[Opening DATA SHOWN section]

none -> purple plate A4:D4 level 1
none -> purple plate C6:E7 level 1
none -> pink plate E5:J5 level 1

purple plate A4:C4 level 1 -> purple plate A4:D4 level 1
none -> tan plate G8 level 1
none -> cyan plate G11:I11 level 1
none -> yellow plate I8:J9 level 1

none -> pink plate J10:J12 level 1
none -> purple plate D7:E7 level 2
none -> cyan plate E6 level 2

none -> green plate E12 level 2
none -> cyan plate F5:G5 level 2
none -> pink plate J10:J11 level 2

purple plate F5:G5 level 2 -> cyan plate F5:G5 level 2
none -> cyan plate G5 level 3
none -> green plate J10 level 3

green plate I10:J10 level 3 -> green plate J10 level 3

[Closing DATA SHOWN section]
[Opening DATA SHOWN section]

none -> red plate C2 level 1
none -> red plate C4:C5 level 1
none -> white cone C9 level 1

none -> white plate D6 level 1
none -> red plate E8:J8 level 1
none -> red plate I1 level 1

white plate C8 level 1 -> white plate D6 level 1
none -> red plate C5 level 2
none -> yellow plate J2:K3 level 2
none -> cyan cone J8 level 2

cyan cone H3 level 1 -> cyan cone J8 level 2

[Closing DATA SHOWN section]
[Opening DATA SHOWN section]

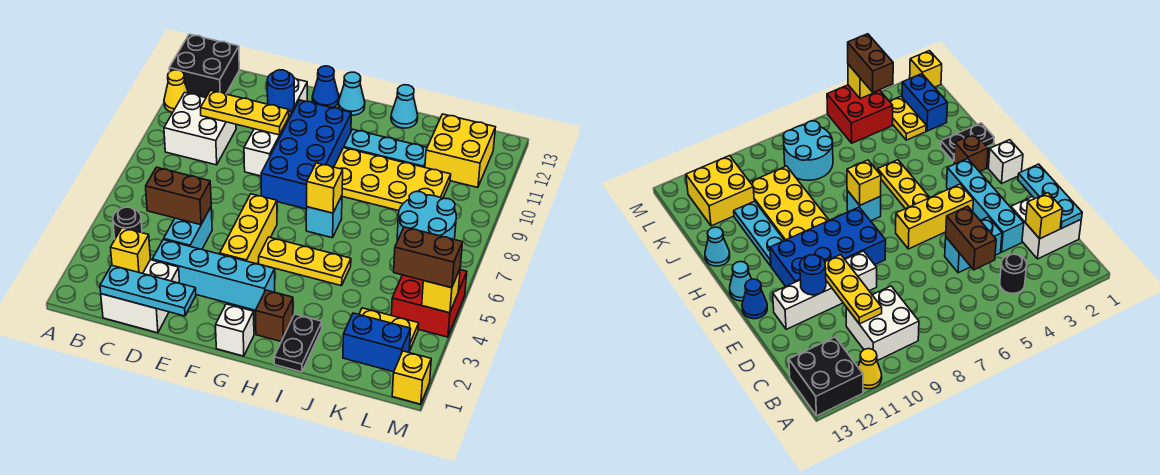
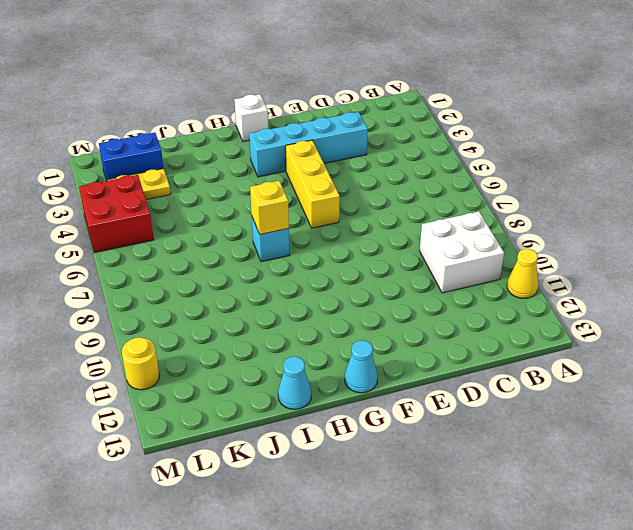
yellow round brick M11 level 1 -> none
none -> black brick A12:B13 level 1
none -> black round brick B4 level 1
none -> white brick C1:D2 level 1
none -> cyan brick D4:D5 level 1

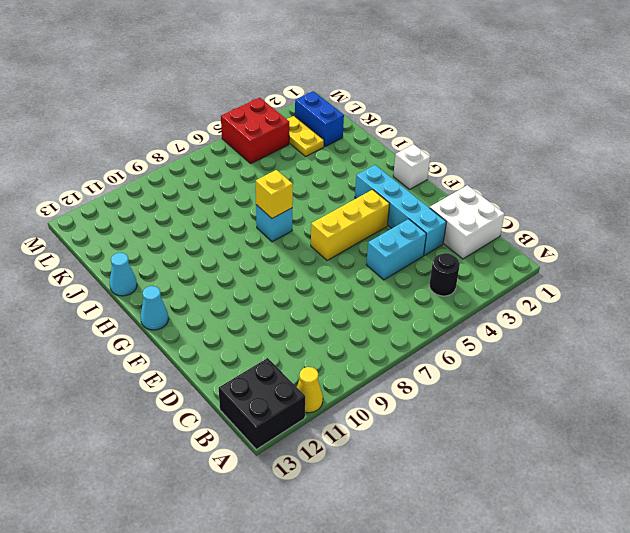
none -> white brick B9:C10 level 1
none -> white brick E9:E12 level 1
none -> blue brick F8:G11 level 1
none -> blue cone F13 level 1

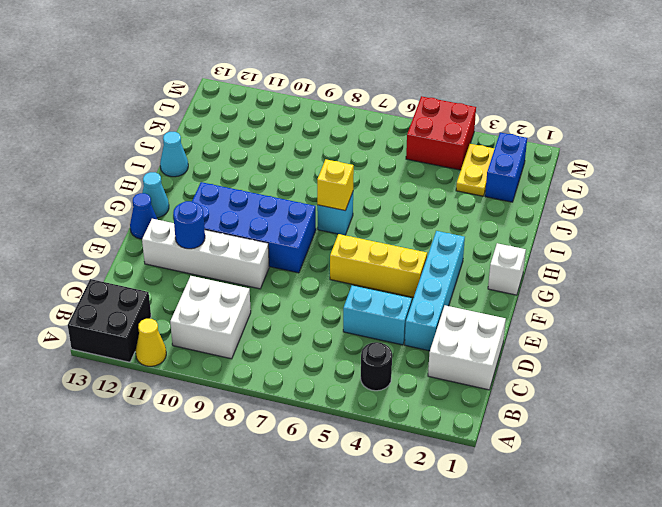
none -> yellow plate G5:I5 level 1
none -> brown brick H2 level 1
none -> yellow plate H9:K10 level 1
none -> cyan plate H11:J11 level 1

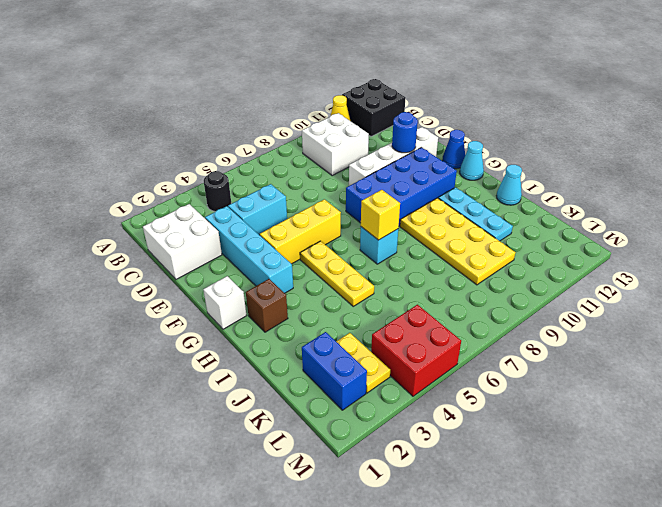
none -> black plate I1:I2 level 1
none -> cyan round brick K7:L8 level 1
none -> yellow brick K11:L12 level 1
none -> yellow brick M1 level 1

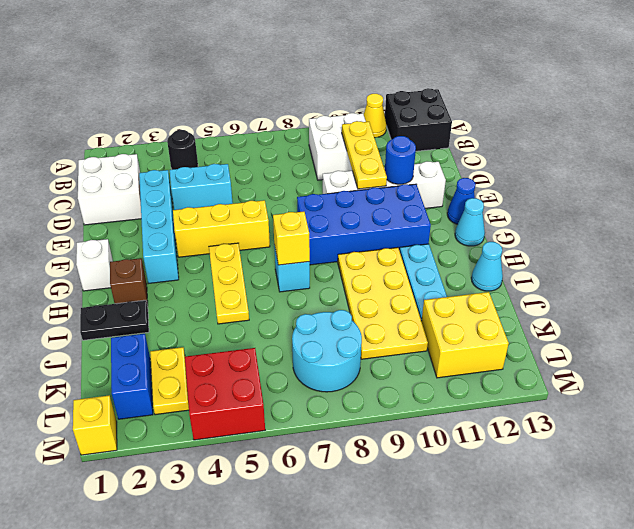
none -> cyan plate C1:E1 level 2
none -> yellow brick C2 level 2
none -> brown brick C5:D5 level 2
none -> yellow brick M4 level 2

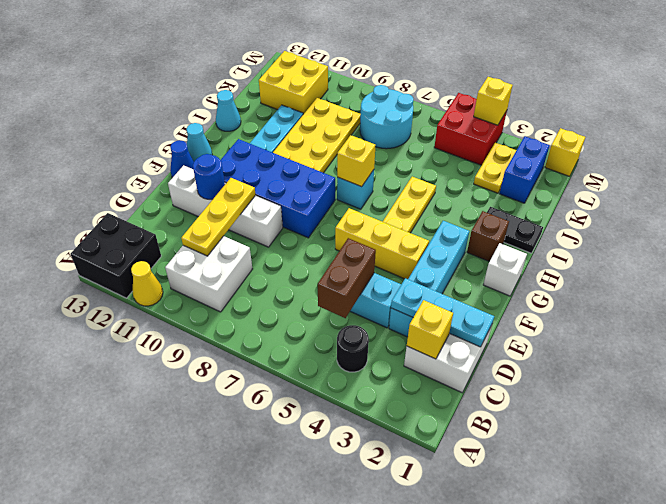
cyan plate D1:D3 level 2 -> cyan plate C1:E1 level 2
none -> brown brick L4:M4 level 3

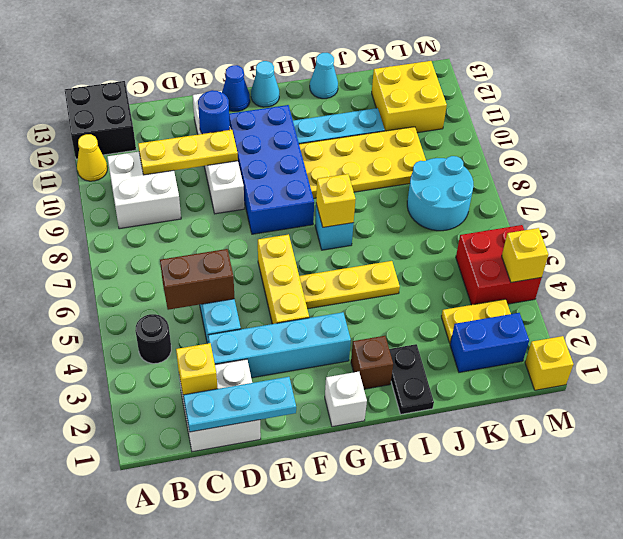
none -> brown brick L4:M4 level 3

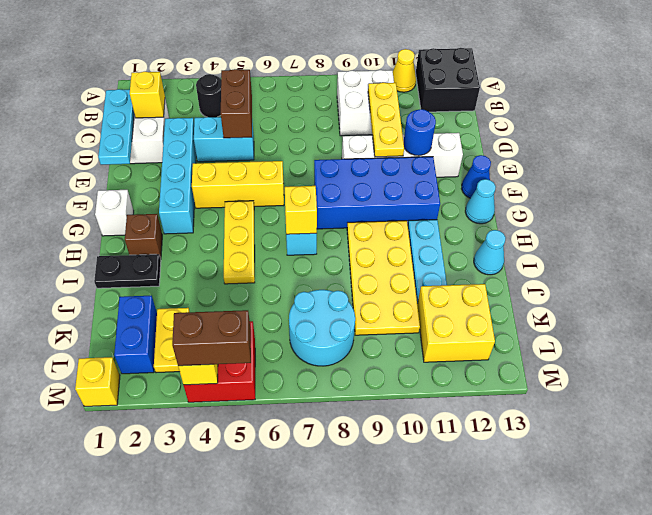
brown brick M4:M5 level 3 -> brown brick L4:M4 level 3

[Closing DATA SHOWN section]

▶ WHAT TO WORK ON
The lines to return are those with the string "black" in them; copy each from the entries above.

▶ EXERCISE RESULT
none -> black brick A12:B13 level 1
none -> black round brick B4 level 1
none -> black plate I1:I2 level 1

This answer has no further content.